PROBLEM DESCRIPTION |
An unaltered copy of every line below is the expected output.

----------------------------------------

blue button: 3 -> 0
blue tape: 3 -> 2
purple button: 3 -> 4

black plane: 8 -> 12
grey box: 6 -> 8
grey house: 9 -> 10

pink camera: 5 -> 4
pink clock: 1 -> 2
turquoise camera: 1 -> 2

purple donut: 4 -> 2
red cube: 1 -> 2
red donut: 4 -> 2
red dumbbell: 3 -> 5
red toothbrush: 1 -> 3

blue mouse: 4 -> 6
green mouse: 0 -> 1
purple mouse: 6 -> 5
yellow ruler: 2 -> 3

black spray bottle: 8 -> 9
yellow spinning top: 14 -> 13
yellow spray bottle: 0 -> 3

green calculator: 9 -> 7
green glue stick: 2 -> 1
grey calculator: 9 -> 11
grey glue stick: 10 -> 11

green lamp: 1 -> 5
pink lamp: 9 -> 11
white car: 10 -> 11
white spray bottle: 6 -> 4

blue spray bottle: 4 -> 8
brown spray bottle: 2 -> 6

----------------------------------------

SOLUTION TO THIS EXERCISE |
blue button: 3 -> 0
blue tape: 3 -> 2
purple button: 3 -> 4

black plane: 8 -> 12
grey box: 6 -> 8
grey house: 9 -> 10

pink camera: 5 -> 4
pink clock: 1 -> 2
turquoise camera: 1 -> 2

purple donut: 4 -> 2
red cube: 1 -> 2
red donut: 4 -> 2
red dumbbell: 3 -> 5
red toothbrush: 1 -> 3

blue mouse: 4 -> 6
green mouse: 0 -> 1
purple mouse: 6 -> 5
yellow ruler: 2 -> 3

black spray bottle: 8 -> 9
yellow spinning top: 14 -> 13
yellow spray bottle: 0 -> 3

green calculator: 9 -> 7
green glue stick: 2 -> 1
grey calculator: 9 -> 11
grey glue stick: 10 -> 11

green lamp: 1 -> 5
pink lamp: 9 -> 11
white car: 10 -> 11
white spray bottle: 6 -> 4

blue spray bottle: 4 -> 8
brown spray bottle: 2 -> 6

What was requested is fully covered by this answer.